Coordinate-based object records:
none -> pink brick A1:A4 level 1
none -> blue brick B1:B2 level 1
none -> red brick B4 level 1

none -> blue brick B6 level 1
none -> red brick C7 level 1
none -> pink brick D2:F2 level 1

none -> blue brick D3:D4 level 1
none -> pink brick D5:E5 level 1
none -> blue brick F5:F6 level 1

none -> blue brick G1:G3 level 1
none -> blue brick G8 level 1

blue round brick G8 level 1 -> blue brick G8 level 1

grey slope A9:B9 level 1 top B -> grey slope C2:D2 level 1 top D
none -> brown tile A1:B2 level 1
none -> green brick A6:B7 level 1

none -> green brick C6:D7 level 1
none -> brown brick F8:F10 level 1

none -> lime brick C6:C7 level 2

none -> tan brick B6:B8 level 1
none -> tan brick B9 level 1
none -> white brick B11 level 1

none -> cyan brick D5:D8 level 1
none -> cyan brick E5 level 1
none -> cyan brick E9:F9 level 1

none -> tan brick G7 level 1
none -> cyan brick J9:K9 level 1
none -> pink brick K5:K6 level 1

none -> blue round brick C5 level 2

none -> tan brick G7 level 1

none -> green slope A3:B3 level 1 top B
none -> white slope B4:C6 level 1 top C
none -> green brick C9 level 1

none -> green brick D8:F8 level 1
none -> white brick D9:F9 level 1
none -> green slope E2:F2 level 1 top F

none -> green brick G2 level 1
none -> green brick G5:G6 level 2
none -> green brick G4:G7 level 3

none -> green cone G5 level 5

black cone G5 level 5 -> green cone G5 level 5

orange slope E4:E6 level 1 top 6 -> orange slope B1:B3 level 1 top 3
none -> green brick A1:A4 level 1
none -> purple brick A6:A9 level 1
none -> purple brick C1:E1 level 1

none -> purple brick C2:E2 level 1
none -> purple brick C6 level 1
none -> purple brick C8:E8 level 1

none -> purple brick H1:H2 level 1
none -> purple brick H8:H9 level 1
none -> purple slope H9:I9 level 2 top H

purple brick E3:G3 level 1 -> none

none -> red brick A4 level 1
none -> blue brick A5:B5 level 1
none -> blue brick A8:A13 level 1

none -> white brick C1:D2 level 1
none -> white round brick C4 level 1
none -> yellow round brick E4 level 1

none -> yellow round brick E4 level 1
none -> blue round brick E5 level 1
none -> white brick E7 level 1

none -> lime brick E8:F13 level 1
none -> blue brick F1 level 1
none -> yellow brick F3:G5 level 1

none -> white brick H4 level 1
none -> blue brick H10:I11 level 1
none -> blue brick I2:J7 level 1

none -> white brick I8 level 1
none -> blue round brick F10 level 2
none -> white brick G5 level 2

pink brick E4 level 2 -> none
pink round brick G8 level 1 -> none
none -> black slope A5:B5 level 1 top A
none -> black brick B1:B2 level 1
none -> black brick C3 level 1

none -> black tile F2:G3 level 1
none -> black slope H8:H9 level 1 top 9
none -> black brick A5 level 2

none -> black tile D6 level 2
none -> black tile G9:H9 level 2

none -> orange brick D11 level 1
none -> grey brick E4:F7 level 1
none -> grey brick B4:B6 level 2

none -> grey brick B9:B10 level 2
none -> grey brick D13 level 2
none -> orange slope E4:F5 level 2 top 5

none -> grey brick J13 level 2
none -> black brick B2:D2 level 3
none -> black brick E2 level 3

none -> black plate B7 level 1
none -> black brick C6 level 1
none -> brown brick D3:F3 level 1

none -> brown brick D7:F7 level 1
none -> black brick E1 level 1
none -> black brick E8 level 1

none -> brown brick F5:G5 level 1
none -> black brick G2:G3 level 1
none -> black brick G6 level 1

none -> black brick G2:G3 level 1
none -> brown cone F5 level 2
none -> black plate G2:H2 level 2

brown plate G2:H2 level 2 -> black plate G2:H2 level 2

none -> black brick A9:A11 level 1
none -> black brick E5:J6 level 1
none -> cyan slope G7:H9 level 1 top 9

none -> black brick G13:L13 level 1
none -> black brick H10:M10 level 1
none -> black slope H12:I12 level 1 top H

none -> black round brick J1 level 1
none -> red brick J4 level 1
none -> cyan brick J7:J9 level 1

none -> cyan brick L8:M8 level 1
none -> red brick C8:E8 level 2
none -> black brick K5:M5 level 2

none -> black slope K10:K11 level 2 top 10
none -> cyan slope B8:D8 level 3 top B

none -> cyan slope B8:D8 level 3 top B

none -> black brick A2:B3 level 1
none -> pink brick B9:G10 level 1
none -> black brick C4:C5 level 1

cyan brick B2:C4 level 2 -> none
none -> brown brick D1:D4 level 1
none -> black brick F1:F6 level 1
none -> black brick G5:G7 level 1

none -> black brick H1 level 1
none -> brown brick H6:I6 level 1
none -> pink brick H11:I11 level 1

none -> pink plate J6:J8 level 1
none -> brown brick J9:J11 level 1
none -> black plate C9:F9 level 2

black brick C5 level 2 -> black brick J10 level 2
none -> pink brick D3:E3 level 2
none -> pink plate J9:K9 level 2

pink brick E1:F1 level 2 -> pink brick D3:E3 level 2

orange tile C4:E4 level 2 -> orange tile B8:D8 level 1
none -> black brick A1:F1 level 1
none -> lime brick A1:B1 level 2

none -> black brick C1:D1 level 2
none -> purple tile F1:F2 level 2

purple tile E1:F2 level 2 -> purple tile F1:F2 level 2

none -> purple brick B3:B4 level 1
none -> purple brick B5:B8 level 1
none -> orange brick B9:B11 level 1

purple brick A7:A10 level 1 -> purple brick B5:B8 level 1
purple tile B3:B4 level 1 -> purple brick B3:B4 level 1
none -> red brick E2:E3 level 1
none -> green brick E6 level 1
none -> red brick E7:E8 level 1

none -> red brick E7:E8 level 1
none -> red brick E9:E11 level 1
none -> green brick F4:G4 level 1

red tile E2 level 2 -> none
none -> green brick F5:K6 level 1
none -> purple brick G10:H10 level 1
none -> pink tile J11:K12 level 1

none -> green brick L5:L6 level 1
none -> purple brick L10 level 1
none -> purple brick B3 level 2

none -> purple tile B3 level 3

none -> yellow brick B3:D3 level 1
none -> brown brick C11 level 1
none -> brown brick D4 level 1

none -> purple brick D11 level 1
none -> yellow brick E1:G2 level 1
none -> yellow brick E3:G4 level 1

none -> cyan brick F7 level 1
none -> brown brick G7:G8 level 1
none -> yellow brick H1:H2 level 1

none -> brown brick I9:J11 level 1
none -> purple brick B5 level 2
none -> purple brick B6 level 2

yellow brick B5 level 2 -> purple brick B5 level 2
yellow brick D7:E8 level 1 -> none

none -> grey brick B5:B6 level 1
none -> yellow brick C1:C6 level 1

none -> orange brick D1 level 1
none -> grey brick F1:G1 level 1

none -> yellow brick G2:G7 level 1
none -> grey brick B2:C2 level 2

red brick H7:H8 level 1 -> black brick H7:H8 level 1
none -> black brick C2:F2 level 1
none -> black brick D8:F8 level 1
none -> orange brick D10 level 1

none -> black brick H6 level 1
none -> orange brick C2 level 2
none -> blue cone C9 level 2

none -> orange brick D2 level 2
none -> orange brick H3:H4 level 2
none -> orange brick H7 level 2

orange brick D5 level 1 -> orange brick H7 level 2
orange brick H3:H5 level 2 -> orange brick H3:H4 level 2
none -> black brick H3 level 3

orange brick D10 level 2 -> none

### Exercise details
Go to the line with "none -> grey brick B4:B6 level 2" in the entries above and repeat every line from there through the line with "none -> black brick E1 level 1", exactly and with no other text.

### Response
none -> grey brick B4:B6 level 2

none -> grey brick B9:B10 level 2
none -> grey brick D13 level 2
none -> orange slope E4:F5 level 2 top 5

none -> grey brick J13 level 2
none -> black brick B2:D2 level 3
none -> black brick E2 level 3

none -> black plate B7 level 1
none -> black brick C6 level 1
none -> brown brick D3:F3 level 1

none -> brown brick D7:F7 level 1
none -> black brick E1 level 1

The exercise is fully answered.